◆ HOW TO COMPLETE THIS TASK: Starting at the line that contains "T1: NPN 2N2222", transcribe each line exactly through the end of the data below, and skip any pictures.

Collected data
━━━━━━━━━━━━━━━━

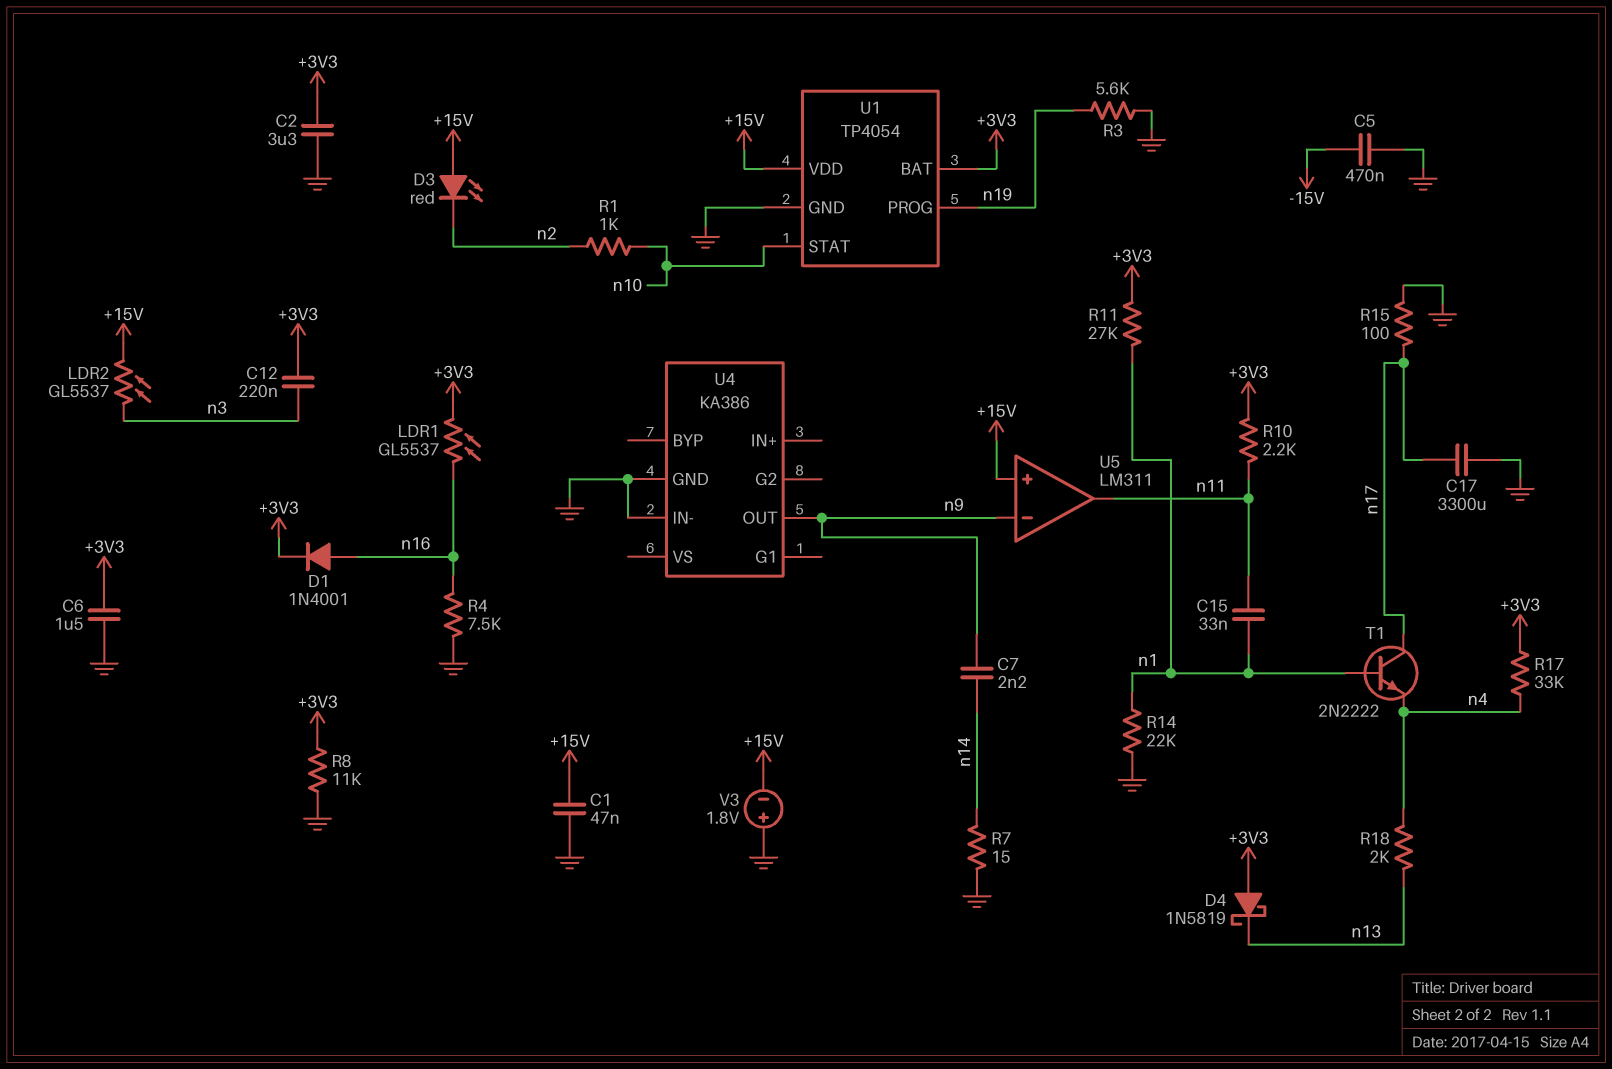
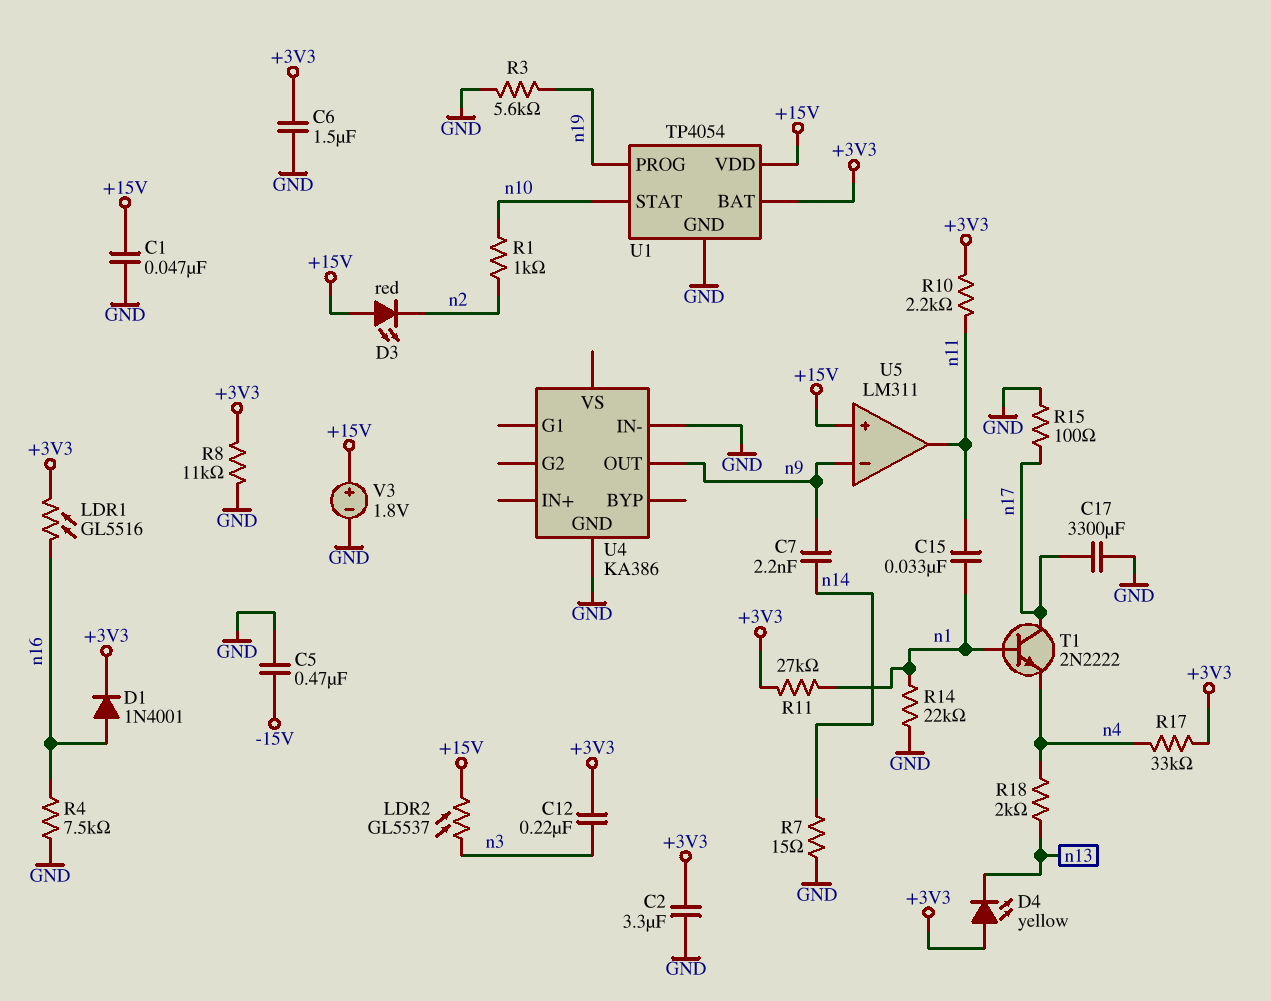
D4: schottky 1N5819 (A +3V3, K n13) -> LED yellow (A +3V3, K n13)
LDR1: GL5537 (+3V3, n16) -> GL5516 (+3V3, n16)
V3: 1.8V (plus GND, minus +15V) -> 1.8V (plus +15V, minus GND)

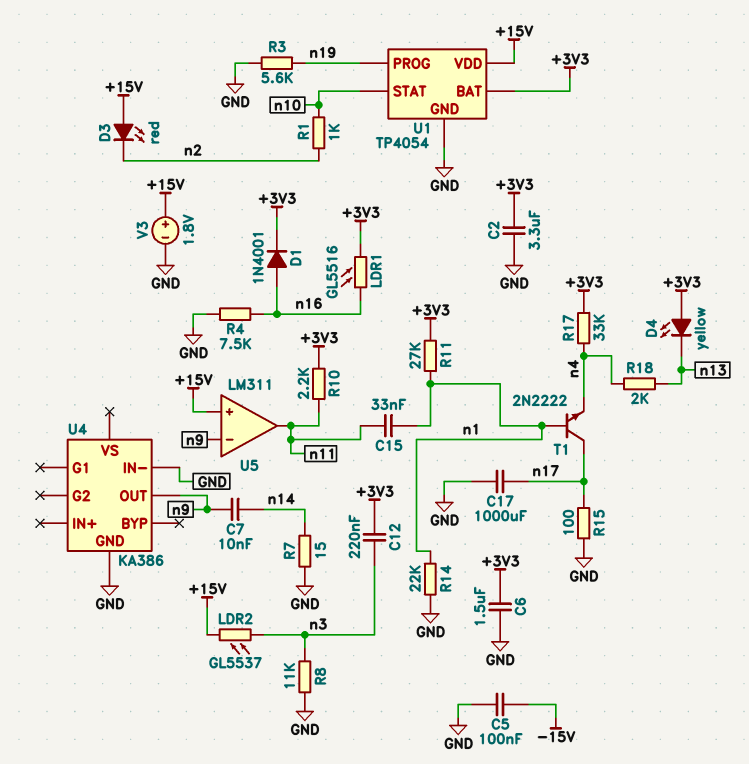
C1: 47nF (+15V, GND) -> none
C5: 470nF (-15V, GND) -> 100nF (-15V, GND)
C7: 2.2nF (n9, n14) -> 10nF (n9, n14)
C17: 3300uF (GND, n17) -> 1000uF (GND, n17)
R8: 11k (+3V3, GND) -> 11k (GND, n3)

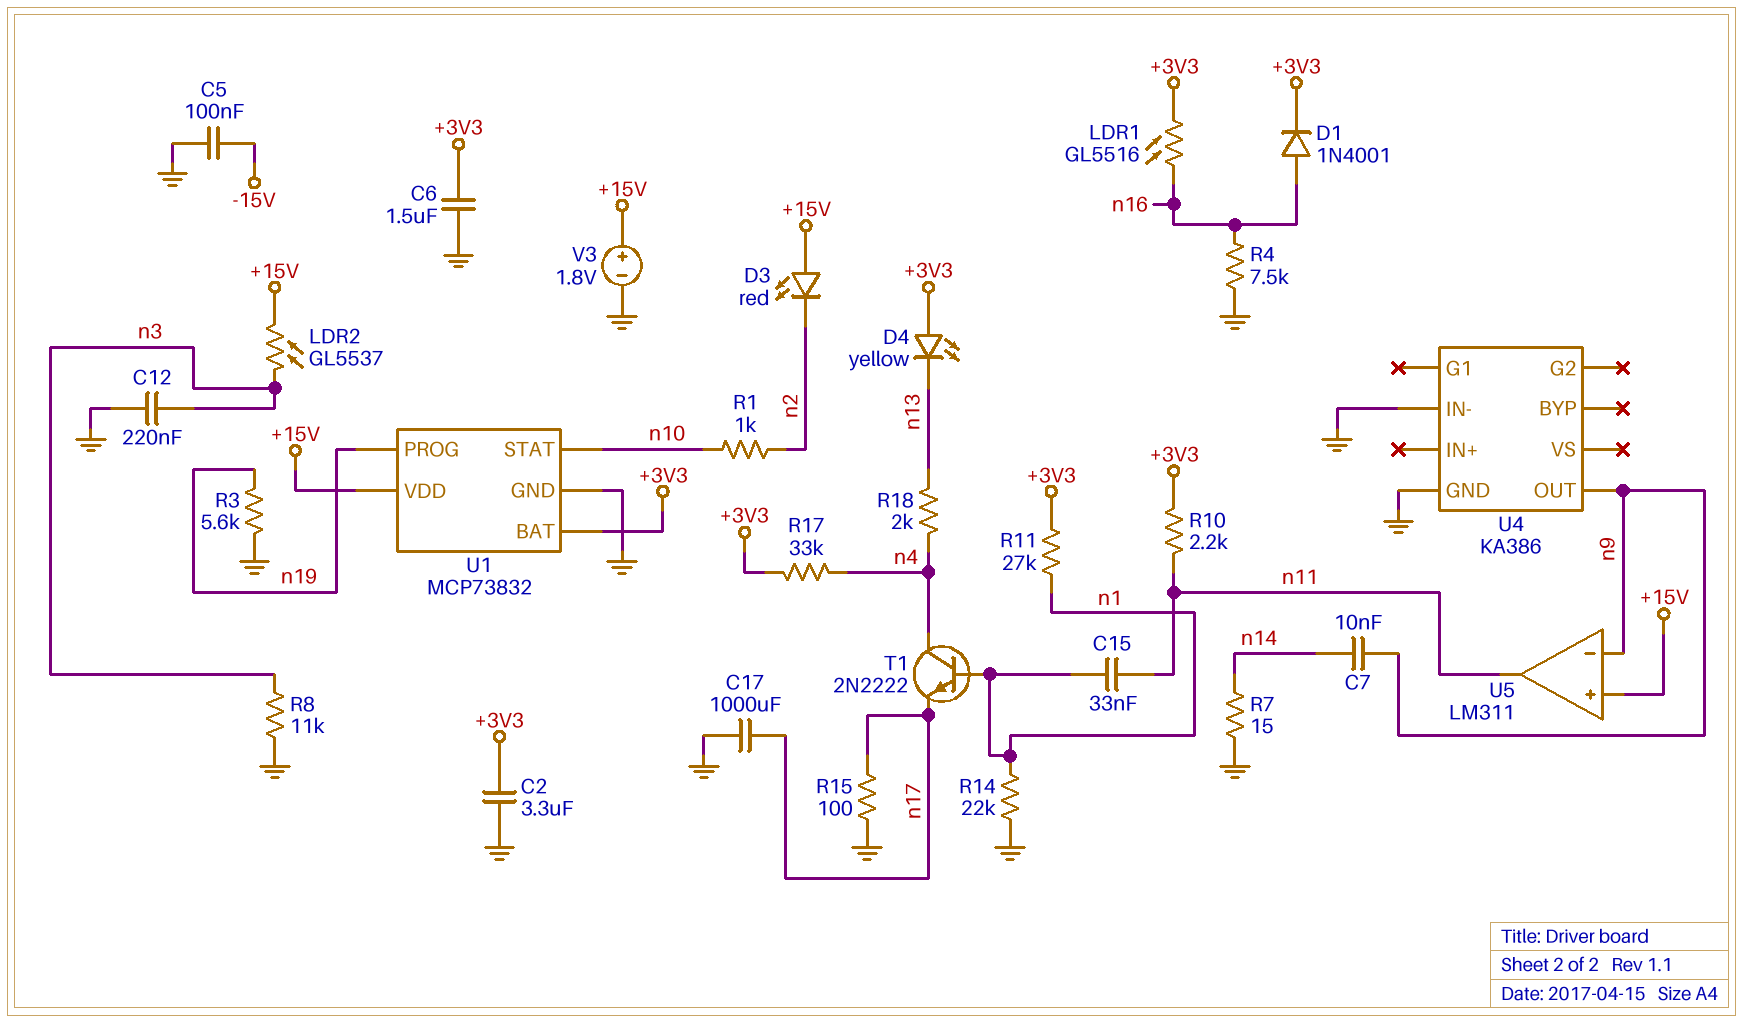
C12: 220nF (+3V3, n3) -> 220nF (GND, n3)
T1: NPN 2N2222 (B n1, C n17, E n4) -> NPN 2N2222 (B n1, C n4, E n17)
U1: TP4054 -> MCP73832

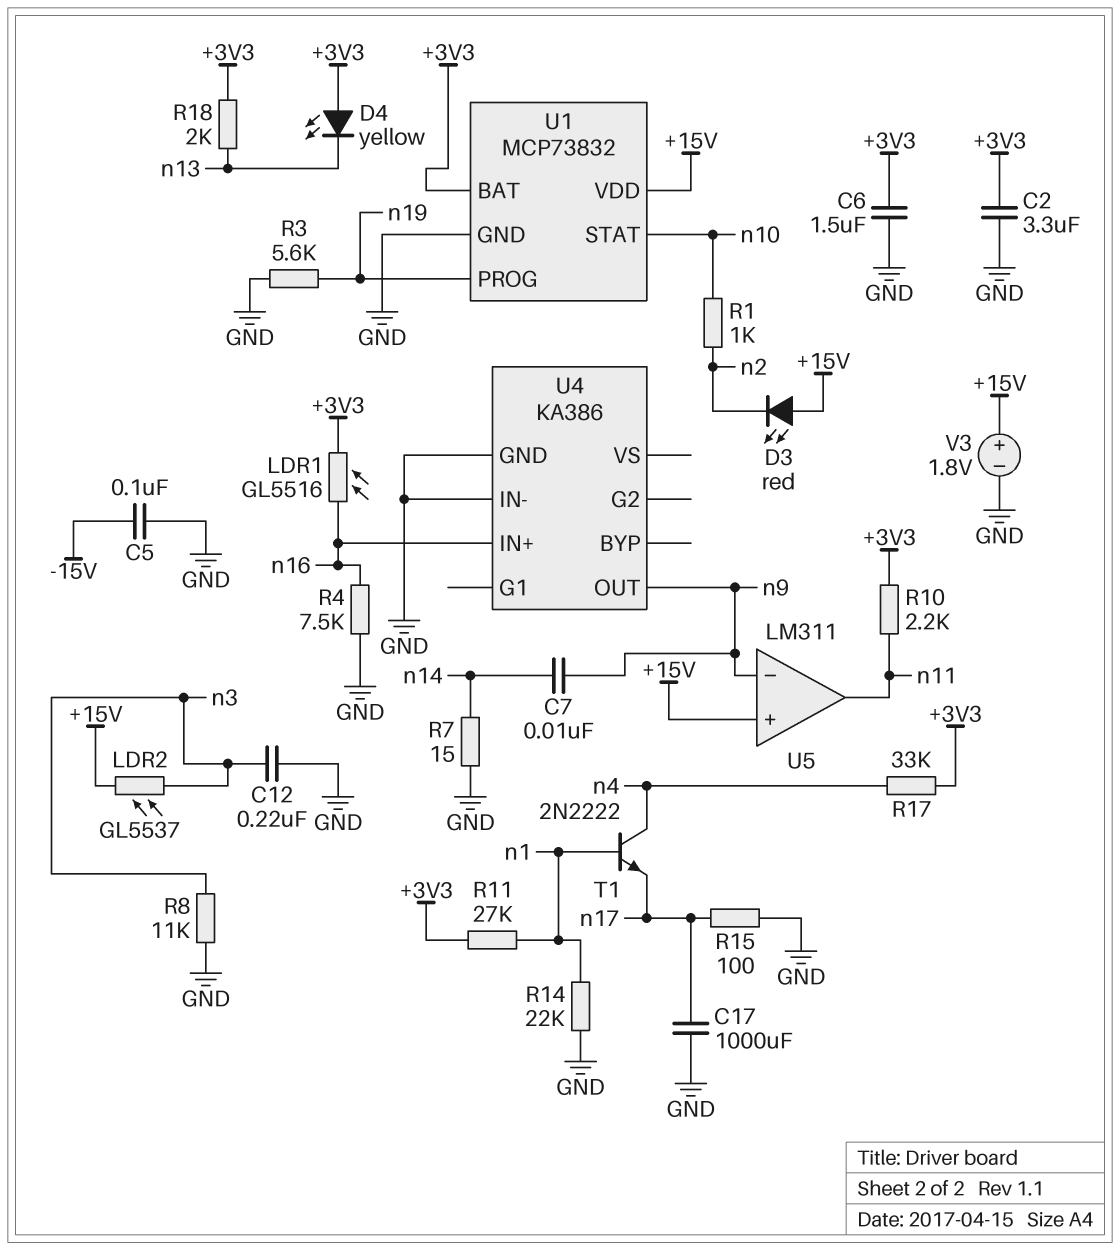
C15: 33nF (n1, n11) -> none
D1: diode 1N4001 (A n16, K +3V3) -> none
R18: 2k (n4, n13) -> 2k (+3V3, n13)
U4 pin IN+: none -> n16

━━━━━━━━━━━━━━━━

◆ RESULT OF THE TASK:
T1: NPN 2N2222 (B n1, C n17, E n4) -> NPN 2N2222 (B n1, C n4, E n17)
U1: TP4054 -> MCP73832

C15: 33nF (n1, n11) -> none
D1: diode 1N4001 (A n16, K +3V3) -> none
R18: 2k (n4, n13) -> 2k (+3V3, n13)
U4 pin IN+: none -> n16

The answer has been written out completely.